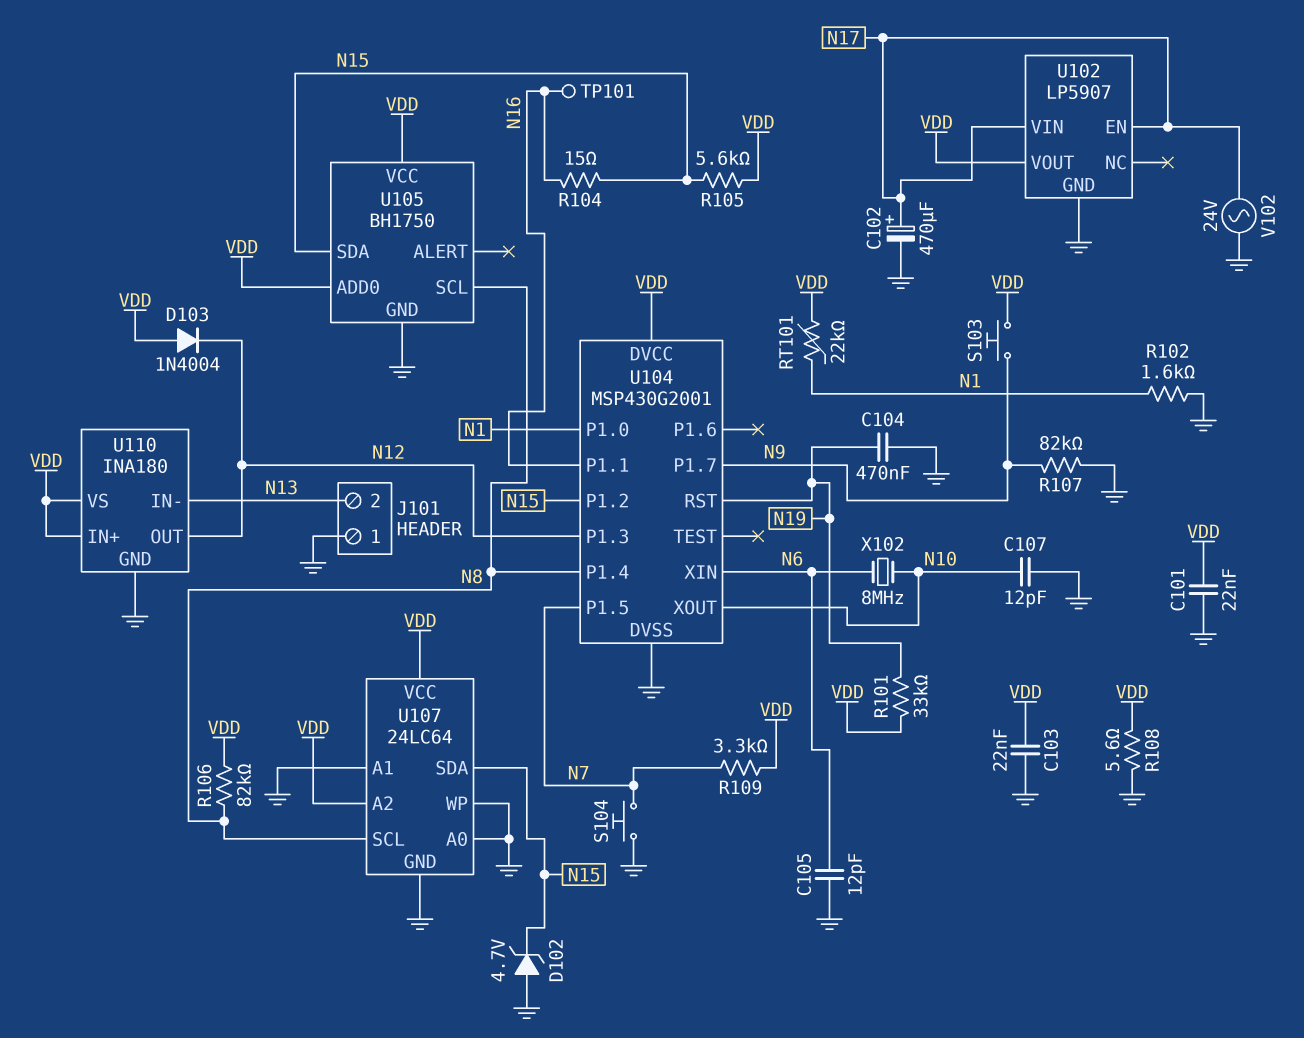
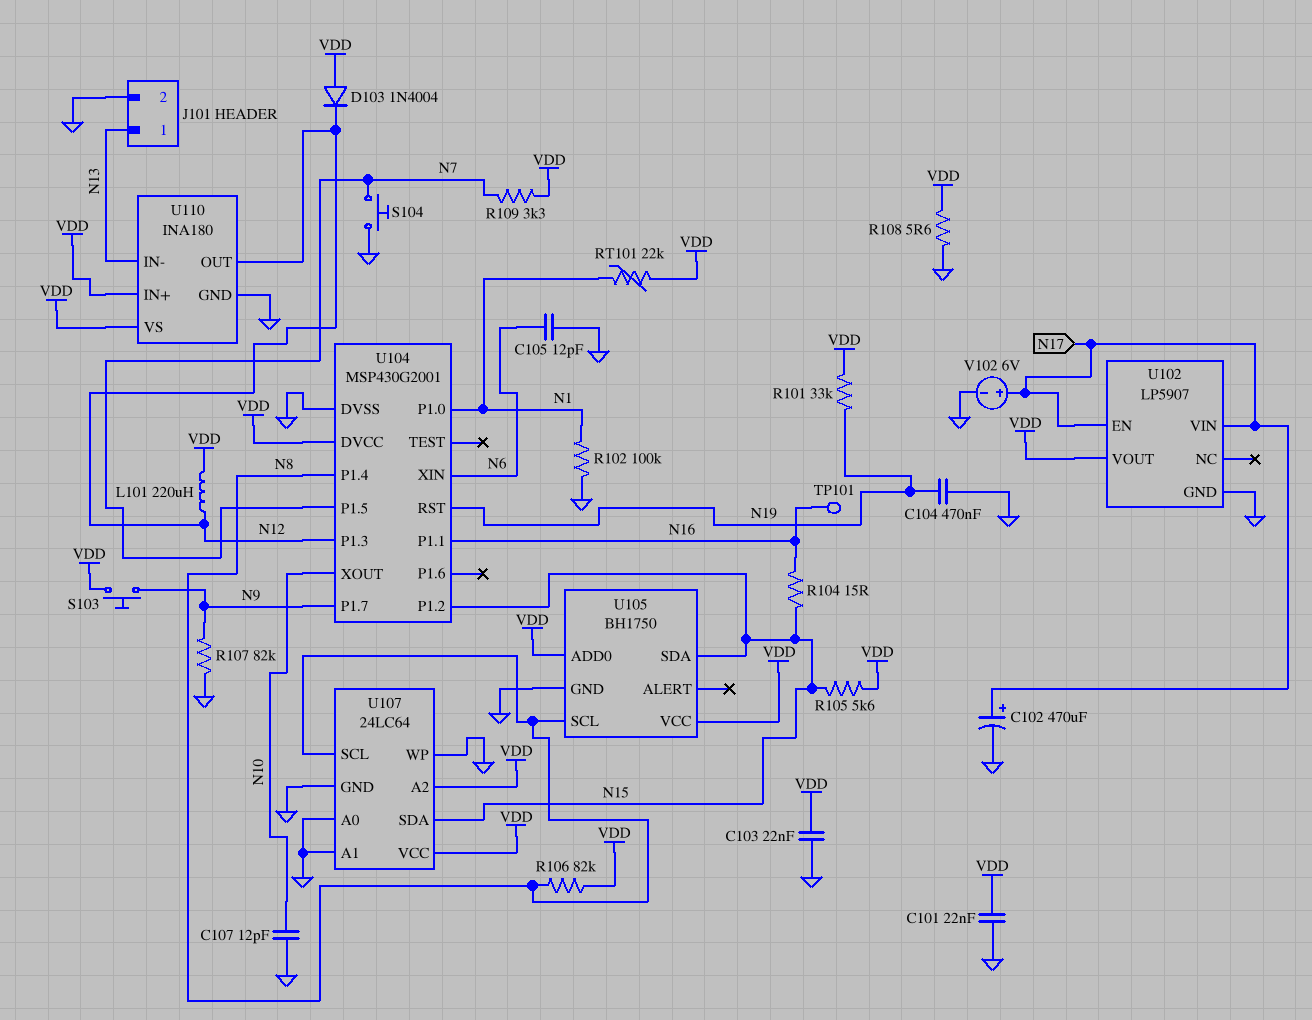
D102: zener 4.7V (A GND, K N15) -> none
J101 pin 1: GND -> N13
J101 pin 2: N13 -> GND
L101: none -> 220uH (N12, VDD)
R102: 1.6k (GND, N1) -> 100k (GND, N1)
V102: AC 24V (GND, N17) -> 6V (plus N17, minus GND)
X102: 8MHz (N6, N10) -> none

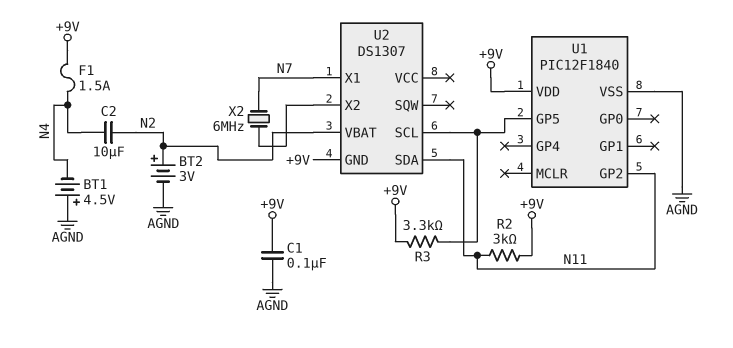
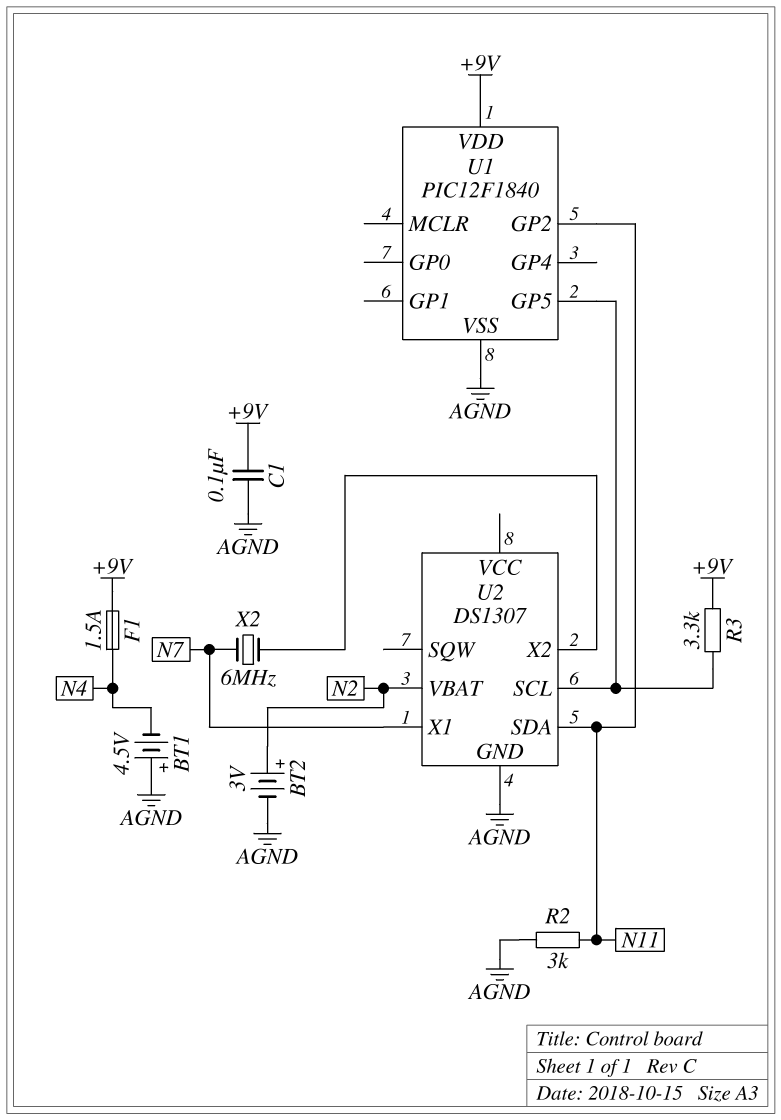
C2: 10uF (N2, N4) -> none
R2: 3k (+9V, N11) -> 3k (AGND, N11)
U2 pin GND: +9V -> AGND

--*--

**PROBLEM DETAILS:** Each record above needs to be copied exactly, with images left out.

**RESPONSE:**
D102: zener 4.7V (A GND, K N15) -> none
J101 pin 1: GND -> N13
J101 pin 2: N13 -> GND
L101: none -> 220uH (N12, VDD)
R102: 1.6k (GND, N1) -> 100k (GND, N1)
V102: AC 24V (GND, N17) -> 6V (plus N17, minus GND)
X102: 8MHz (N6, N10) -> none

C2: 10uF (N2, N4) -> none
R2: 3k (+9V, N11) -> 3k (AGND, N11)
U2 pin GND: +9V -> AGND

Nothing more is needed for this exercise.